**Task to complete:**
Copy the entries below word for word, but omit any pictures they contain.

**Records for the task:**
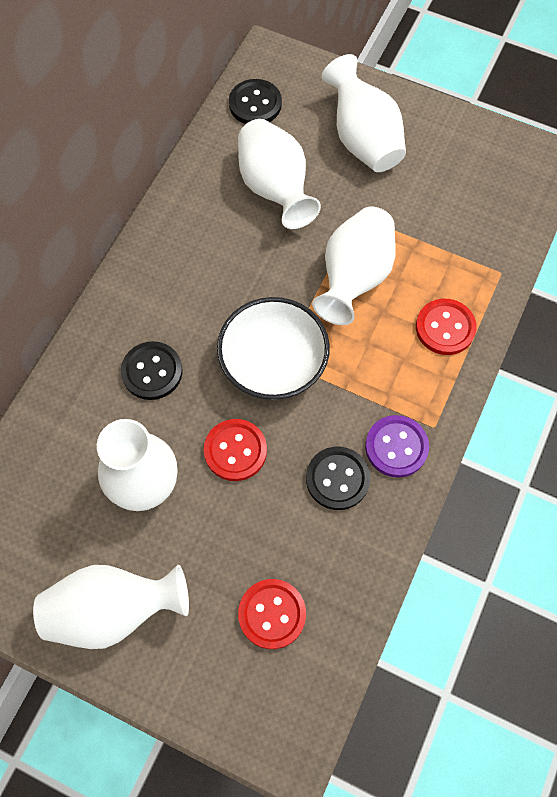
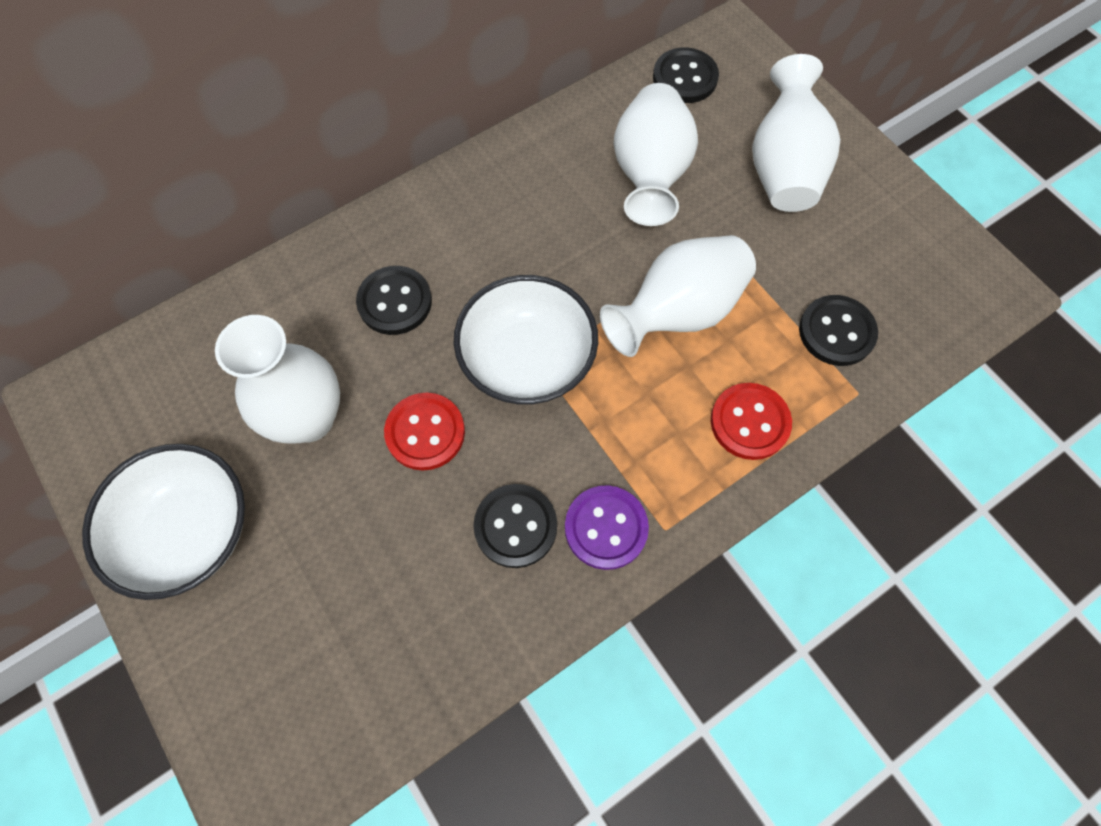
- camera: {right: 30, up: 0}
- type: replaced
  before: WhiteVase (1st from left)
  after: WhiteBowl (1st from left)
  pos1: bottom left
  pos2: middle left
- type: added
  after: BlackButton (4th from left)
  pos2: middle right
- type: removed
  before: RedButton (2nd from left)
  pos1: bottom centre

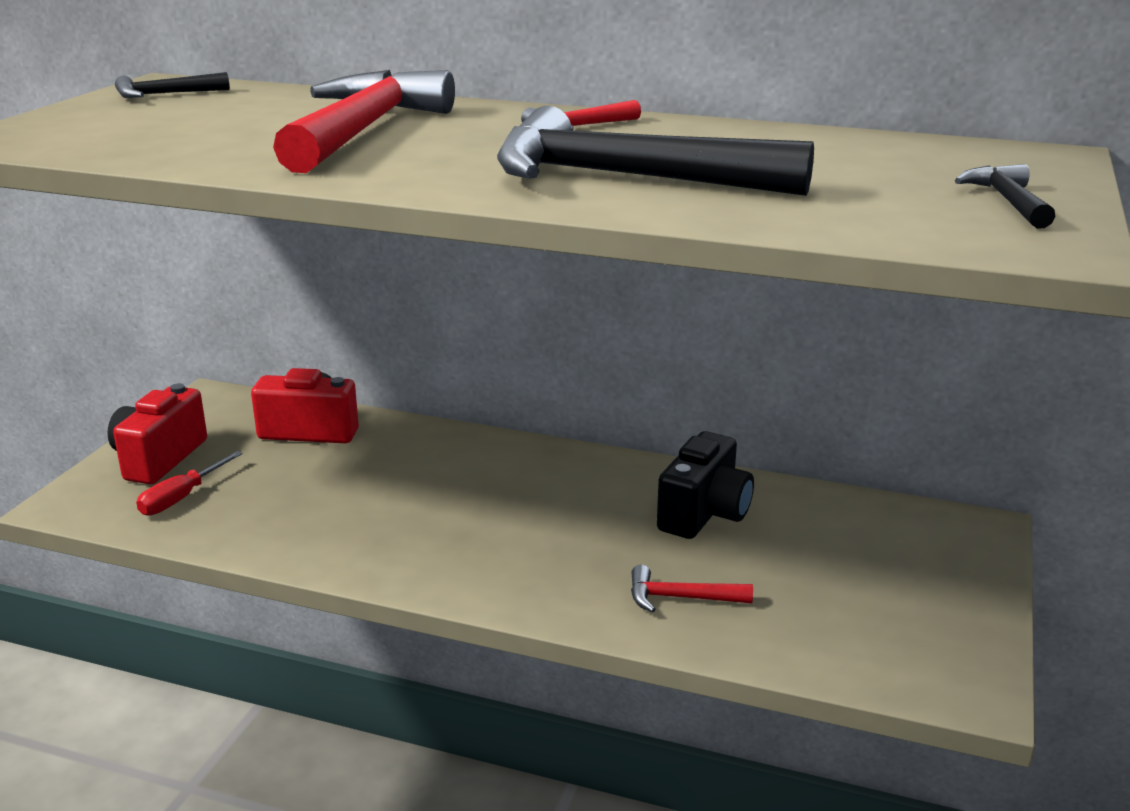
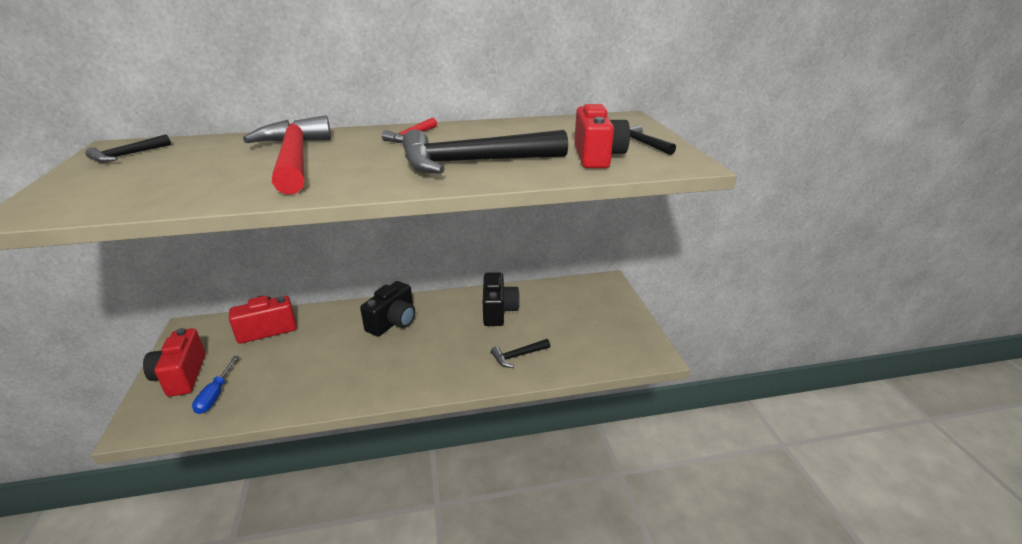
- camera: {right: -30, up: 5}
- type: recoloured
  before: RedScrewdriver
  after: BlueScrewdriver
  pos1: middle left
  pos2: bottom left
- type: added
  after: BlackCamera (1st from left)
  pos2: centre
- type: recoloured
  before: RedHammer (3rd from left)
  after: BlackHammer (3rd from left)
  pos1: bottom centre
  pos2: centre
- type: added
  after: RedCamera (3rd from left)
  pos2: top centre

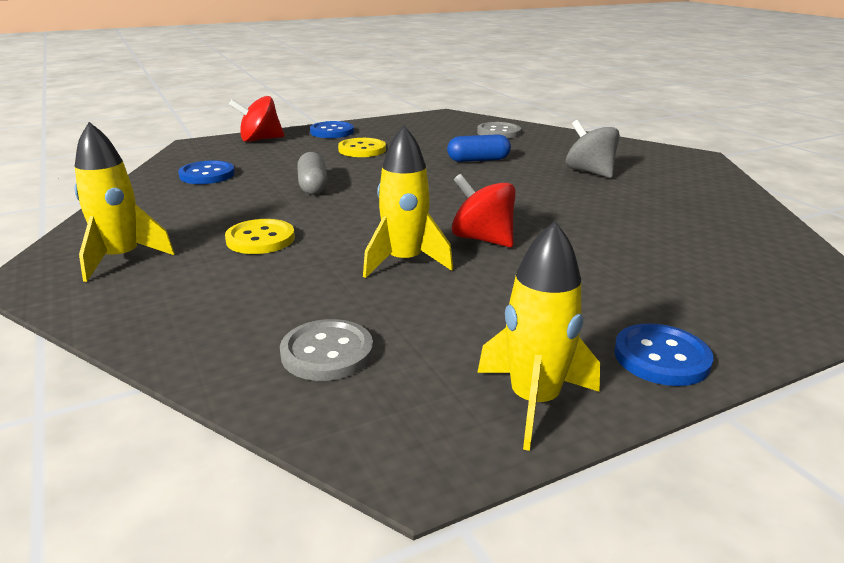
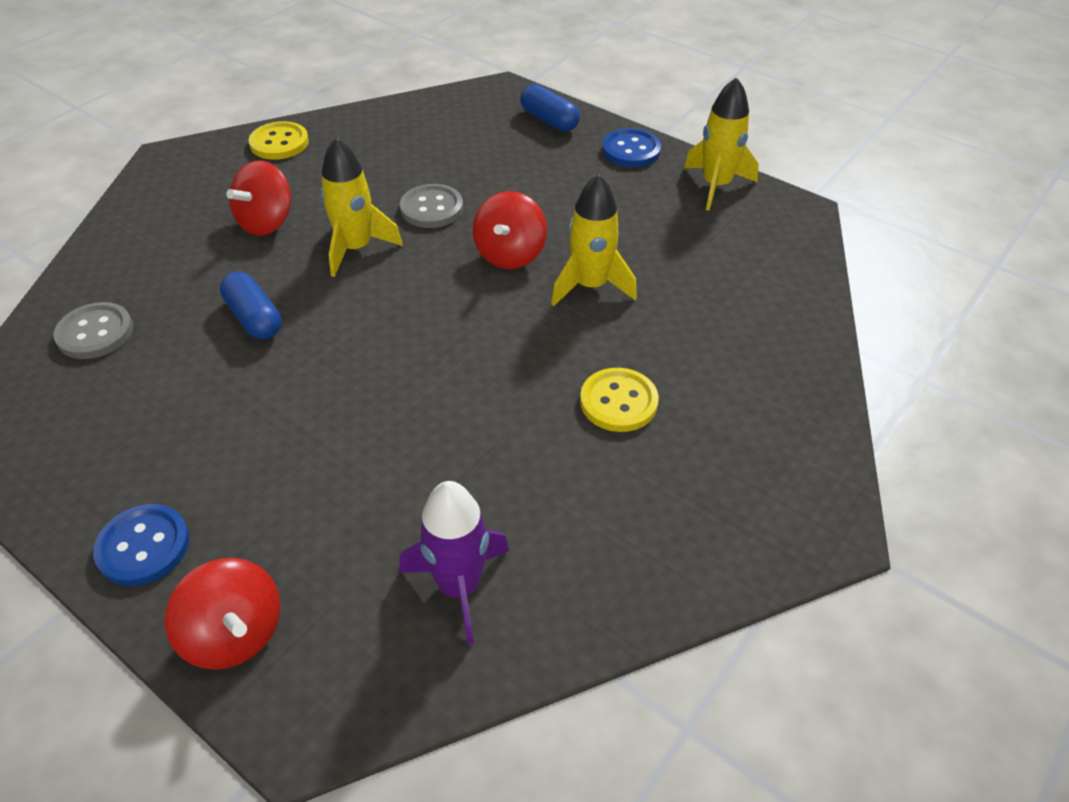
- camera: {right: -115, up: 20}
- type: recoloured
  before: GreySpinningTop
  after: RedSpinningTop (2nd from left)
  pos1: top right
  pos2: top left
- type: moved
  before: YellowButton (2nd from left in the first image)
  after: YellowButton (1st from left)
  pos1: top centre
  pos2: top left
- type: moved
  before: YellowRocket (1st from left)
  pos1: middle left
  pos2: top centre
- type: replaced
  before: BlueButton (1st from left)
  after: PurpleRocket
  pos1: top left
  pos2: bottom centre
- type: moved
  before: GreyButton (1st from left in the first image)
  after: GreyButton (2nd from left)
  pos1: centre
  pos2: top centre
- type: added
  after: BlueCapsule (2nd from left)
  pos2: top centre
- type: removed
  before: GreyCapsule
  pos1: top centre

**Reply to the task:**
- camera: {right: 30, up: 0}
- type: replaced
  before: WhiteVase (1st from left)
  after: WhiteBowl (1st from left)
  pos1: bottom left
  pos2: middle left
- type: added
  after: BlackButton (4th from left)
  pos2: middle right
- type: removed
  before: RedButton (2nd from left)
  pos1: bottom centre

- camera: {right: -30, up: 5}
- type: recoloured
  before: RedScrewdriver
  after: BlueScrewdriver
  pos1: middle left
  pos2: bottom left
- type: added
  after: BlackCamera (1st from left)
  pos2: centre
- type: recoloured
  before: RedHammer (3rd from left)
  after: BlackHammer (3rd from left)
  pos1: bottom centre
  pos2: centre
- type: added
  after: RedCamera (3rd from left)
  pos2: top centre

- camera: {right: -115, up: 20}
- type: recoloured
  before: GreySpinningTop
  after: RedSpinningTop (2nd from left)
  pos1: top right
  pos2: top left
- type: moved
  before: YellowButton (2nd from left in the first image)
  after: YellowButton (1st from left)
  pos1: top centre
  pos2: top left
- type: moved
  before: YellowRocket (1st from left)
  pos1: middle left
  pos2: top centre
- type: replaced
  before: BlueButton (1st from left)
  after: PurpleRocket
  pos1: top left
  pos2: bottom centre
- type: moved
  before: GreyButton (1st from left in the first image)
  after: GreyButton (2nd from left)
  pos1: centre
  pos2: top centre
- type: added
  after: BlueCapsule (2nd from left)
  pos2: top centre
- type: removed
  before: GreyCapsule
  pos1: top centre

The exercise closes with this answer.